*ABOUT THIS TASK*: With both ends included, repeat exactly the lines of the entries below from the one containing "(748, 469) = (571, 326): purple" down to the one containing "(627, 394) = (654, 290): brown", and no others.

Data records:
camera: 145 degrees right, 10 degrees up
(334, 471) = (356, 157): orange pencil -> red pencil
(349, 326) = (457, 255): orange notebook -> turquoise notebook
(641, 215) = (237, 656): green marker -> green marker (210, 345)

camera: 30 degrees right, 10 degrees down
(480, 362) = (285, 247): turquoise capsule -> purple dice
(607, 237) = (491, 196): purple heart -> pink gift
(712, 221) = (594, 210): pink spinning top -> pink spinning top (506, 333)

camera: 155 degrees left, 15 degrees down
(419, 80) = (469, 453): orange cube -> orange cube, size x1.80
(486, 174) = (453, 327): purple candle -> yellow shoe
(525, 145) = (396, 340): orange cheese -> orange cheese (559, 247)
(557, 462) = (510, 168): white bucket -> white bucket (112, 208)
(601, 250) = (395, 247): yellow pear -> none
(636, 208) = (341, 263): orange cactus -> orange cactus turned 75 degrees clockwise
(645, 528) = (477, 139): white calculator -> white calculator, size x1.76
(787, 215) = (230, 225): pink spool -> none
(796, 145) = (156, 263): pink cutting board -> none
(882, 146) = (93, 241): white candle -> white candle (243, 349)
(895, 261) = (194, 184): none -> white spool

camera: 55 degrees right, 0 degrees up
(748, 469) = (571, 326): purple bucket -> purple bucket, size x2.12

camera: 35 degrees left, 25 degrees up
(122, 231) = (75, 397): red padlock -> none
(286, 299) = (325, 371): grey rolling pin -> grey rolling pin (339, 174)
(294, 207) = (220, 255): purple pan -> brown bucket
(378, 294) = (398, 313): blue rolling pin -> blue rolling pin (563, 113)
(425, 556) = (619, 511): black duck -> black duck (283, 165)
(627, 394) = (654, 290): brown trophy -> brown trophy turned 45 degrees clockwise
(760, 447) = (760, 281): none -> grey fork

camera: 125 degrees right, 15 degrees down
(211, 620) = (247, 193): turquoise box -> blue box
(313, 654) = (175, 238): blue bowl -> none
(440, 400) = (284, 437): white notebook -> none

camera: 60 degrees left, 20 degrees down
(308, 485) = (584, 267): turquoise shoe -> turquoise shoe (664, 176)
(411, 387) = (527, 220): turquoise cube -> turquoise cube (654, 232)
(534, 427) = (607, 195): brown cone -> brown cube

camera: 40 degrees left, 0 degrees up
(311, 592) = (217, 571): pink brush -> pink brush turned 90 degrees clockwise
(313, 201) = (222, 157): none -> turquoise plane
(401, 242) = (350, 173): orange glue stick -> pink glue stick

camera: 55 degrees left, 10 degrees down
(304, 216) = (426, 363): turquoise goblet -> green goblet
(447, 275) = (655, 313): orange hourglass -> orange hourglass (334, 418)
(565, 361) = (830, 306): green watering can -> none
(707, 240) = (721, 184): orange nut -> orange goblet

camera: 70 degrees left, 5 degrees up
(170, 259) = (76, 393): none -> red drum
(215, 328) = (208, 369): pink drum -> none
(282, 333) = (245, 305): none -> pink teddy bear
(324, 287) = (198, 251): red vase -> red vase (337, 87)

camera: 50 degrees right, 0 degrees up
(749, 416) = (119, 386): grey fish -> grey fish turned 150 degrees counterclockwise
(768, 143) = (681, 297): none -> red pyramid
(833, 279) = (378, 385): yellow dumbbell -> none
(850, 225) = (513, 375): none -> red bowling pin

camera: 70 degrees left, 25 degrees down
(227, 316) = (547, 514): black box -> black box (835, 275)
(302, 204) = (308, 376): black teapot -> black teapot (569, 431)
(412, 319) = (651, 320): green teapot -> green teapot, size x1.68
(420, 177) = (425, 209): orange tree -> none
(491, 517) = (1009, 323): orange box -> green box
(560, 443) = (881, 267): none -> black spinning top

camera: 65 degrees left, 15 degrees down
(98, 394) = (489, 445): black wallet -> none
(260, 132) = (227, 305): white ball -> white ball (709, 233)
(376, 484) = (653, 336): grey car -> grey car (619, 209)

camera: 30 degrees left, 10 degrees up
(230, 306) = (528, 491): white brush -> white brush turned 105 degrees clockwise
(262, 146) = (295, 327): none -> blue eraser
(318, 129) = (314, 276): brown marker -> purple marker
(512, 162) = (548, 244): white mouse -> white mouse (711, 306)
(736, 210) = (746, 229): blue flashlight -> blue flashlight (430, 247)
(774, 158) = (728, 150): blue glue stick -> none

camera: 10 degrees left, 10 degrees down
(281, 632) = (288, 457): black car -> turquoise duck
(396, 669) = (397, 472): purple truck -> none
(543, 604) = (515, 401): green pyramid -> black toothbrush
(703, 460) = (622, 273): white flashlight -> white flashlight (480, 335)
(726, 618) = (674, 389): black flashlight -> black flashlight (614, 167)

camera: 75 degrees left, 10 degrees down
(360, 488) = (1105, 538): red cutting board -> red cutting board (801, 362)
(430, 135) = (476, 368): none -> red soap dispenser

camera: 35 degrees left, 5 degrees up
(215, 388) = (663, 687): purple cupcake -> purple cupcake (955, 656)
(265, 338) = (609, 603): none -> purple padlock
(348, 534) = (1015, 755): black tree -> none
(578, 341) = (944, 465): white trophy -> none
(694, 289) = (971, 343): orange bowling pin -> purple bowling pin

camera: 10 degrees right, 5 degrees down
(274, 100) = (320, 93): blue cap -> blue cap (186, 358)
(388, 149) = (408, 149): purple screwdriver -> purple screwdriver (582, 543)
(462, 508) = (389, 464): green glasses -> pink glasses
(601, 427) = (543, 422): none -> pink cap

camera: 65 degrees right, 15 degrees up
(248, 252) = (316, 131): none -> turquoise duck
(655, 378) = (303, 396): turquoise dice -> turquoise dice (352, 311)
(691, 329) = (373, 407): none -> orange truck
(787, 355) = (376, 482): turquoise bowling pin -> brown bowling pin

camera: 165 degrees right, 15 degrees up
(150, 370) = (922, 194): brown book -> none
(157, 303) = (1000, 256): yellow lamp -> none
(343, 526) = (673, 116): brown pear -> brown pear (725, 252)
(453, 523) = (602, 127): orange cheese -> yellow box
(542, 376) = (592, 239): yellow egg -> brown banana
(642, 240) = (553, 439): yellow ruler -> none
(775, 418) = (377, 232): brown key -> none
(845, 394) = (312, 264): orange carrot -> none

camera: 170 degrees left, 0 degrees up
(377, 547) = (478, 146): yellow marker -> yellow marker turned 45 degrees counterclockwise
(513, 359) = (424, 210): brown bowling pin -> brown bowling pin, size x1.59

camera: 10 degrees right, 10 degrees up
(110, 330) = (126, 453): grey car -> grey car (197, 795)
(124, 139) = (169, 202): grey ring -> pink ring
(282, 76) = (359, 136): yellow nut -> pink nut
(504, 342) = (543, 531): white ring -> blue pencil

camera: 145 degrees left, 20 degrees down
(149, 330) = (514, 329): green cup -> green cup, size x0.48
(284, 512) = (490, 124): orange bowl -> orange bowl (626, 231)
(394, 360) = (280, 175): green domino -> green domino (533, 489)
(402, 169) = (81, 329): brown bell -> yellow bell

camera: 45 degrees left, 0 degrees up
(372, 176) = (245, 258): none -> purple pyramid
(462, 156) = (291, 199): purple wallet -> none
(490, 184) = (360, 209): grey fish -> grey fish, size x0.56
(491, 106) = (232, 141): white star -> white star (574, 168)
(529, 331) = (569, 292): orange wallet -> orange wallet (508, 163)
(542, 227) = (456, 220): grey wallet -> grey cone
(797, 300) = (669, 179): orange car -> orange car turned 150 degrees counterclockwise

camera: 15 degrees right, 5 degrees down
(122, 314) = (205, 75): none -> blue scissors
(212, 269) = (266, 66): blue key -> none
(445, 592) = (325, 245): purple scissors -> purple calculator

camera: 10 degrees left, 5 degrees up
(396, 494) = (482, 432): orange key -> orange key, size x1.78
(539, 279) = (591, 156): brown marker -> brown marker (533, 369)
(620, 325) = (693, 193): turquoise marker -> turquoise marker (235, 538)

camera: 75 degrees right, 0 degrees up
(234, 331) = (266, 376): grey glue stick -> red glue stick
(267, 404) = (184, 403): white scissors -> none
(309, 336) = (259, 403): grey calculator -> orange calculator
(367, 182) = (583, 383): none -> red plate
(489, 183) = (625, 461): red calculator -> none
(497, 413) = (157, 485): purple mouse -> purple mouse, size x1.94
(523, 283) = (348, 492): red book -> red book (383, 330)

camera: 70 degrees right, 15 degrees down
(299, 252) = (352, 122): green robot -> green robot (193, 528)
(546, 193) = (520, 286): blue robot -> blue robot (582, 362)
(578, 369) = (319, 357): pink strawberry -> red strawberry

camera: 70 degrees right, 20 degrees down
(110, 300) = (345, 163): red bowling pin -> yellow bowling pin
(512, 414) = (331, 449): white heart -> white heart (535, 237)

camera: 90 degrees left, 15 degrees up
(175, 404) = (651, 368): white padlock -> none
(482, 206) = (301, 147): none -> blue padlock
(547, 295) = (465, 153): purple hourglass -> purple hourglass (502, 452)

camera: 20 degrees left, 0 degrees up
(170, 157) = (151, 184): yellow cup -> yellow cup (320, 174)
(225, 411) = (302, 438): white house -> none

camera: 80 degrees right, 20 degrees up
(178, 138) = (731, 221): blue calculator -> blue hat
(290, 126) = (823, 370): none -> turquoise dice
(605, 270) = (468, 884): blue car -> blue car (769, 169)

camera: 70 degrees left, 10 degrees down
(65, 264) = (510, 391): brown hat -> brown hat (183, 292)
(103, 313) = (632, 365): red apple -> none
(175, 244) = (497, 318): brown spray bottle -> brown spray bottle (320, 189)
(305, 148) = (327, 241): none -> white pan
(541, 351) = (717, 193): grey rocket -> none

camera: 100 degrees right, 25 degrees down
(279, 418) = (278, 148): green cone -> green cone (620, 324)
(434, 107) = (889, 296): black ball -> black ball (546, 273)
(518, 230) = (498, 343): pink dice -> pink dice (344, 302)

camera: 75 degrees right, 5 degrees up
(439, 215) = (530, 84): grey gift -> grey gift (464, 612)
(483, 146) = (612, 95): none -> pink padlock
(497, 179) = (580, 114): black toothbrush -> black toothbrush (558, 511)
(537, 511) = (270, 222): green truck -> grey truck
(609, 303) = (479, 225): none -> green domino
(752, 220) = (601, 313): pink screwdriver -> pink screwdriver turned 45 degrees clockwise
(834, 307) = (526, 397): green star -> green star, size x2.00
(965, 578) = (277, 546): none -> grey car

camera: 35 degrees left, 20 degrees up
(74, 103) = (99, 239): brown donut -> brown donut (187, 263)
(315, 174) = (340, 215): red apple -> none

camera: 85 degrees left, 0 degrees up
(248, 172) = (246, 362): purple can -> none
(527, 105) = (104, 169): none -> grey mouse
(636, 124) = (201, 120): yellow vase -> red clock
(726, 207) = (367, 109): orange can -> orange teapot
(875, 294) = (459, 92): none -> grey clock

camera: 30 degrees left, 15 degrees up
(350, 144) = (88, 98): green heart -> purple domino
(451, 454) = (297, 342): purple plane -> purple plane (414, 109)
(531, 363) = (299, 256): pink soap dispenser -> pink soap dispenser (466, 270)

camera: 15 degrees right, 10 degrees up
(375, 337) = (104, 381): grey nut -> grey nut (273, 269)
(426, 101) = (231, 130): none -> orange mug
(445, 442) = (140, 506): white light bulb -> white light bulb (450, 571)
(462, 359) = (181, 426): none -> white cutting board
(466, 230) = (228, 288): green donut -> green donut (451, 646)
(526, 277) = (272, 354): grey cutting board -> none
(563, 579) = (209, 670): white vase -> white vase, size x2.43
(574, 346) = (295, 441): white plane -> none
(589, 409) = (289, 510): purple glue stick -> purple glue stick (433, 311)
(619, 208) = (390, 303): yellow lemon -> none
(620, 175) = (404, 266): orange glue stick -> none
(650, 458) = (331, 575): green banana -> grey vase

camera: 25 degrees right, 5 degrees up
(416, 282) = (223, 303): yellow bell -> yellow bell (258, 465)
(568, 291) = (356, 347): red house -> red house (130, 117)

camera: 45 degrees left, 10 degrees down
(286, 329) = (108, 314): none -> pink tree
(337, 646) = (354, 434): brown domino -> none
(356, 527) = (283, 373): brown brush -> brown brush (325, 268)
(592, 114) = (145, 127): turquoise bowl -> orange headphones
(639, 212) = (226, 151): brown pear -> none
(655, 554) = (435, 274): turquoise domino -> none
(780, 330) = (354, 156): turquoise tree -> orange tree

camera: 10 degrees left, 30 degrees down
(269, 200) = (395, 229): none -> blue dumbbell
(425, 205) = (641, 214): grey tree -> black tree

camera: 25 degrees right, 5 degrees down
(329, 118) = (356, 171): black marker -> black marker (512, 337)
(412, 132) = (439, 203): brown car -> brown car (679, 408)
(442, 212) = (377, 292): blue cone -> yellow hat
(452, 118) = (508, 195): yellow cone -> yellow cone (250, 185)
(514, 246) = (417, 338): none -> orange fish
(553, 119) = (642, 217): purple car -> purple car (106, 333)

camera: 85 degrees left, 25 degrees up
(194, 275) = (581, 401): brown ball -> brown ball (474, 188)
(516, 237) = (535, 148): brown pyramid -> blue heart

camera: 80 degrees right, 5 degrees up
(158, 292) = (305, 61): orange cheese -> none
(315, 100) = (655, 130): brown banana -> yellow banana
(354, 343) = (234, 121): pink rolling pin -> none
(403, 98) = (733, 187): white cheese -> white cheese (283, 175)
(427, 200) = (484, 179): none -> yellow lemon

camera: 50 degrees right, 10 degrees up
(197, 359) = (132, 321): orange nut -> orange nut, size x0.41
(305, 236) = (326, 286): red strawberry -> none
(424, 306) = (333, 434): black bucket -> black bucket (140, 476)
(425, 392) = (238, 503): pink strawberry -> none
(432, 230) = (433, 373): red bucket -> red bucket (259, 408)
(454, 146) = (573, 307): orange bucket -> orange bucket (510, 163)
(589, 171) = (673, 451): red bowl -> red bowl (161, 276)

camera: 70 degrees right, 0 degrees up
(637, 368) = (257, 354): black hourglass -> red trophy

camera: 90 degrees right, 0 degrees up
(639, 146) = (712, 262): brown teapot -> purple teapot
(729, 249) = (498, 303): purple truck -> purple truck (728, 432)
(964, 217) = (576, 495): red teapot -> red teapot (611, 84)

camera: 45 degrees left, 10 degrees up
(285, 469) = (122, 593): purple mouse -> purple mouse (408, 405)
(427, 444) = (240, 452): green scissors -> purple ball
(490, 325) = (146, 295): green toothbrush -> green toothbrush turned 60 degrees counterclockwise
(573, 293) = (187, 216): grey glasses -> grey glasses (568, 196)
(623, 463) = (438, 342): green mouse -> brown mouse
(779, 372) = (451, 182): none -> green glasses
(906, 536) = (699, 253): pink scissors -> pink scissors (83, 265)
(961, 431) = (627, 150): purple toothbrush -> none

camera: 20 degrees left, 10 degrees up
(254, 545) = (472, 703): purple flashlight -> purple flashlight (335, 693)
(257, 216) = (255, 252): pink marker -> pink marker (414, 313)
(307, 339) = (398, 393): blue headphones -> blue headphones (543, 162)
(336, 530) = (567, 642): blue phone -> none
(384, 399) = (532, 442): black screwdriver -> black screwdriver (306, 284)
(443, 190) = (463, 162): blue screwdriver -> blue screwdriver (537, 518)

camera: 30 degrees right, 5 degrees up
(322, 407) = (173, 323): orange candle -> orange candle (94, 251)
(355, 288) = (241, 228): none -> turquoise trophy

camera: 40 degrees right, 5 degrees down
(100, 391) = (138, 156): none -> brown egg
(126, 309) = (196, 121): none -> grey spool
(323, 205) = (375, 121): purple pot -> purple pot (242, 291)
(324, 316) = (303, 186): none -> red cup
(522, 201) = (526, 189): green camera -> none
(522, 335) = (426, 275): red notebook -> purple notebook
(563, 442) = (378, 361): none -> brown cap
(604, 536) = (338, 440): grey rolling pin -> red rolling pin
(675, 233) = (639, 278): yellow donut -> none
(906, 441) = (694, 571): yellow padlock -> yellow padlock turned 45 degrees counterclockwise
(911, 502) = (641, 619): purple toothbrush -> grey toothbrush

*ANSWER TO THIS TASK*:
(748, 469) = (571, 326): purple bucket -> purple bucket, size x2.12

camera: 35 degrees left, 25 degrees up
(122, 231) = (75, 397): red padlock -> none
(286, 299) = (325, 371): grey rolling pin -> grey rolling pin (339, 174)
(294, 207) = (220, 255): purple pan -> brown bucket
(378, 294) = (398, 313): blue rolling pin -> blue rolling pin (563, 113)
(425, 556) = (619, 511): black duck -> black duck (283, 165)
(627, 394) = (654, 290): brown trophy -> brown trophy turned 45 degrees clockwise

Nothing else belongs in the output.